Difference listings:
§
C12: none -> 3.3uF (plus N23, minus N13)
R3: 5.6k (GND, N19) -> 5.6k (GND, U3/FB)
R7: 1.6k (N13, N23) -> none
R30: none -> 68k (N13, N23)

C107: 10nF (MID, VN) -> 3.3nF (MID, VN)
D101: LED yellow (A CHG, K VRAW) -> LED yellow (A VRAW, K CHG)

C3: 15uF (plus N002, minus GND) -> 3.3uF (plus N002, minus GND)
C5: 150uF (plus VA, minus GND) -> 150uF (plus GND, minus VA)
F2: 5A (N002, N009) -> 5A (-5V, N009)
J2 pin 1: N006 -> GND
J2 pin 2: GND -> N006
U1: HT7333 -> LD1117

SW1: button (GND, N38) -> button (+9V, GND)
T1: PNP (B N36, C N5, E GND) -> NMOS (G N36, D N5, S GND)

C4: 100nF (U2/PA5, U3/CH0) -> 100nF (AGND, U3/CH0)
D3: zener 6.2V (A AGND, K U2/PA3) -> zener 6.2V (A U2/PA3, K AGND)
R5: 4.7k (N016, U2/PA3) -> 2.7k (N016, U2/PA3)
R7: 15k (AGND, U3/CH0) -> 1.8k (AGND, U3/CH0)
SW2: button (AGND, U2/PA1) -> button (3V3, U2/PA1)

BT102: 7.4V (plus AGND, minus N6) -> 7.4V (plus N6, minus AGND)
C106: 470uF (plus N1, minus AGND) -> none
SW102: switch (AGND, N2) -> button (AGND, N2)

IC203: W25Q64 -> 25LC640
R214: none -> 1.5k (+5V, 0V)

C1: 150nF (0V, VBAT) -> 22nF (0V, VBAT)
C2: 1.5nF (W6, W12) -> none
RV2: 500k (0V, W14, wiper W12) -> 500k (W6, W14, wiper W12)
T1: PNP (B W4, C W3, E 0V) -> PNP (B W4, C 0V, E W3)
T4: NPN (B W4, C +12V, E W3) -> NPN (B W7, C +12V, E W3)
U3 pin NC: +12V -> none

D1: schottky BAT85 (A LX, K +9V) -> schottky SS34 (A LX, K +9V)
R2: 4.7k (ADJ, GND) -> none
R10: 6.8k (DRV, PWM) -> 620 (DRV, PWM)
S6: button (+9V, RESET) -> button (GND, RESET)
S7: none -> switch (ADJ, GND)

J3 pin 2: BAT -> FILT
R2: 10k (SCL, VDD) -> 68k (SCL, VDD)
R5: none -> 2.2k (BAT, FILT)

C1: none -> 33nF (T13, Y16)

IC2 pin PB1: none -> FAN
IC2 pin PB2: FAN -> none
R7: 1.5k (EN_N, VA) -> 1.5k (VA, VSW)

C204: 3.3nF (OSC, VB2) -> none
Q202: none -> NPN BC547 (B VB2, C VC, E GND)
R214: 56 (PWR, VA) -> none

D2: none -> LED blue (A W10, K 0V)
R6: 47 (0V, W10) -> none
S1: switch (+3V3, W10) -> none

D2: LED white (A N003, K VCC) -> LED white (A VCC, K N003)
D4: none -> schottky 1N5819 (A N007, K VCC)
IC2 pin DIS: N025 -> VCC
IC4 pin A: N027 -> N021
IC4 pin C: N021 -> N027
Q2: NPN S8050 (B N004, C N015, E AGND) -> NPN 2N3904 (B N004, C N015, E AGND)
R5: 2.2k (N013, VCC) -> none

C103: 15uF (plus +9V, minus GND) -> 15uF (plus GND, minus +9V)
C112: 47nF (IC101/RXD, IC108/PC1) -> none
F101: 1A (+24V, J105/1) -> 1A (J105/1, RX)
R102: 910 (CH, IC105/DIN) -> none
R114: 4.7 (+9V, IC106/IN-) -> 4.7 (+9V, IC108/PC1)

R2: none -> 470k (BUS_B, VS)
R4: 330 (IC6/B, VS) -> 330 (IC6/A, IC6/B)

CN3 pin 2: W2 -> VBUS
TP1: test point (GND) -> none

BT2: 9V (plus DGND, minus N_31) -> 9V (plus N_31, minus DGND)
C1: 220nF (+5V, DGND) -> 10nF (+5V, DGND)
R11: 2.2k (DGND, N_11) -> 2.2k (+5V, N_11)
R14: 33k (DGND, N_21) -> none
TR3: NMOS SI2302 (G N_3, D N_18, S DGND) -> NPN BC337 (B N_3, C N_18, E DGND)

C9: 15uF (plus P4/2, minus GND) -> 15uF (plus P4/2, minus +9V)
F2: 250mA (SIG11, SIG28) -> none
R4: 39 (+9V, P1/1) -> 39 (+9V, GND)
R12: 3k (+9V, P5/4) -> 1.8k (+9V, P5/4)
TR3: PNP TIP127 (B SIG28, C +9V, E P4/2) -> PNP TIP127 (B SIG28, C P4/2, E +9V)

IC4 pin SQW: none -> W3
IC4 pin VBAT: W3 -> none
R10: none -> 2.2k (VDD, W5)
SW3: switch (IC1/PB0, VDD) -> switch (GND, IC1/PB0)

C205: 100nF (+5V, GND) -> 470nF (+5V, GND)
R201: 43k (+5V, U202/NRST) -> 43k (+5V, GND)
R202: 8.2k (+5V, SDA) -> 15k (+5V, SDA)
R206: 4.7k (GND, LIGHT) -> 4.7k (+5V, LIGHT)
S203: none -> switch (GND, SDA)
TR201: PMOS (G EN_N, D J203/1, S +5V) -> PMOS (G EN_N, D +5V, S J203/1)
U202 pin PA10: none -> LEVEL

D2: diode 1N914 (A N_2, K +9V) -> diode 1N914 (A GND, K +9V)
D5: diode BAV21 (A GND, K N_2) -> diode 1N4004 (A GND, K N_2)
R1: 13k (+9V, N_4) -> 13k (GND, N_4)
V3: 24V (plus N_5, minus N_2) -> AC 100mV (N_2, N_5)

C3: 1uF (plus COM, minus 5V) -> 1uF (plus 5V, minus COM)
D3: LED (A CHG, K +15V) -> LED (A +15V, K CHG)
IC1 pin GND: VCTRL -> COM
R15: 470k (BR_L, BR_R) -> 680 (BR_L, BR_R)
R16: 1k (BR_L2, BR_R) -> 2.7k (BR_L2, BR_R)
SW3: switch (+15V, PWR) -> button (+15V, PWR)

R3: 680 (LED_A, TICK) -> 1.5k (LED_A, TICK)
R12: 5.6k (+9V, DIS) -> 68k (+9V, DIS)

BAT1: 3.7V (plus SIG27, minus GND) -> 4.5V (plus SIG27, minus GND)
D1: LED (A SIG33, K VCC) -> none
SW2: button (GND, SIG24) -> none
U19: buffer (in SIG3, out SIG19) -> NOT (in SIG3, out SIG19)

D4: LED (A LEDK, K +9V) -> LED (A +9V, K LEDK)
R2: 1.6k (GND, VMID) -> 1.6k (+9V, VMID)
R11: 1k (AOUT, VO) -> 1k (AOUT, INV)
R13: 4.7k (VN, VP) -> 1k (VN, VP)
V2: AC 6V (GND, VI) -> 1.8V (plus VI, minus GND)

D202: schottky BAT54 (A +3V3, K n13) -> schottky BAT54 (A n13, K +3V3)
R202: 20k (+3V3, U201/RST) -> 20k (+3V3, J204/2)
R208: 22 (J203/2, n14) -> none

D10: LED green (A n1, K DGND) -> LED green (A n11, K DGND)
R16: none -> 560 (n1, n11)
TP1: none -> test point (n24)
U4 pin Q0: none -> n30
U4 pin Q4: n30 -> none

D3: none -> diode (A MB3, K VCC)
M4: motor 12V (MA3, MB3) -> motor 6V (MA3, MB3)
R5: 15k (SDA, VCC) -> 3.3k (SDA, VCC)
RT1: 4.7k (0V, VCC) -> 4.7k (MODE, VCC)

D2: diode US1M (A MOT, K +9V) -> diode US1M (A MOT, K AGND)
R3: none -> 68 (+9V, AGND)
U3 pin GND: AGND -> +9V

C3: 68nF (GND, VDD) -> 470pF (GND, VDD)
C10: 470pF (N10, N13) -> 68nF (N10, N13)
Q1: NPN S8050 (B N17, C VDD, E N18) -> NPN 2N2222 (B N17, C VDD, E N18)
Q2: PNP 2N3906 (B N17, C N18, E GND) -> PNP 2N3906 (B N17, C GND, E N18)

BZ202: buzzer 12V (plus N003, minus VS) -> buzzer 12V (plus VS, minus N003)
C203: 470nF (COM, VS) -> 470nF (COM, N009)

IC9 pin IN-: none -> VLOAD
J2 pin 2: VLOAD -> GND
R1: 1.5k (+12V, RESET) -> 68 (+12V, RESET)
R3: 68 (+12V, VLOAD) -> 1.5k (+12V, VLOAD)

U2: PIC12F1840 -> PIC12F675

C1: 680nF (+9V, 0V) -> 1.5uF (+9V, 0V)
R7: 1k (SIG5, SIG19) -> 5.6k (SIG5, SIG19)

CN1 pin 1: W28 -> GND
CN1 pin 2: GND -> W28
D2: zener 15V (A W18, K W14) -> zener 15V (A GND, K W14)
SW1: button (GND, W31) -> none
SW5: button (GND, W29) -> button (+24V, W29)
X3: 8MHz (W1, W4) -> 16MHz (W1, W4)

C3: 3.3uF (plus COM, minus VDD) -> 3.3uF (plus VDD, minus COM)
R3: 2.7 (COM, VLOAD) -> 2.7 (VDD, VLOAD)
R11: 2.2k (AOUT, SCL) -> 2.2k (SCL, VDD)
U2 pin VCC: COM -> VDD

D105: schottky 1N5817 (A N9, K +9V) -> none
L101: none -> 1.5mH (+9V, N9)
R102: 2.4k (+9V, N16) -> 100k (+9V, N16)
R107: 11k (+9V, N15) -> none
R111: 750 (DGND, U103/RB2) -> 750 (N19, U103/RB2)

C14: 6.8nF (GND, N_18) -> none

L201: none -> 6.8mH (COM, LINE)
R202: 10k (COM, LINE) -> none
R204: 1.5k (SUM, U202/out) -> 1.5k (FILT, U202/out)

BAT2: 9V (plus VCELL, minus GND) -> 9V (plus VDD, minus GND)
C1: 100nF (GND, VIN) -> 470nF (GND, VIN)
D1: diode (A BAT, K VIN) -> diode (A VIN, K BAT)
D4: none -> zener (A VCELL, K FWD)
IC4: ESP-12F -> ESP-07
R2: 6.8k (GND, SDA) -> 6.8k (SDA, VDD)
§
**Your instructions**
Would you print exactly, and only, the lines of the data above from the line with "C106: 470uF (plus N1, minus AGND) -> none" through the line with "T1: PNP (B W4, C", inclusive?

**Task result**
C106: 470uF (plus N1, minus AGND) -> none
SW102: switch (AGND, N2) -> button (AGND, N2)

IC203: W25Q64 -> 25LC640
R214: none -> 1.5k (+5V, 0V)

C1: 150nF (0V, VBAT) -> 22nF (0V, VBAT)
C2: 1.5nF (W6, W12) -> none
RV2: 500k (0V, W14, wiper W12) -> 500k (W6, W14, wiper W12)
T1: PNP (B W4, C W3, E 0V) -> PNP (B W4, C 0V, E W3)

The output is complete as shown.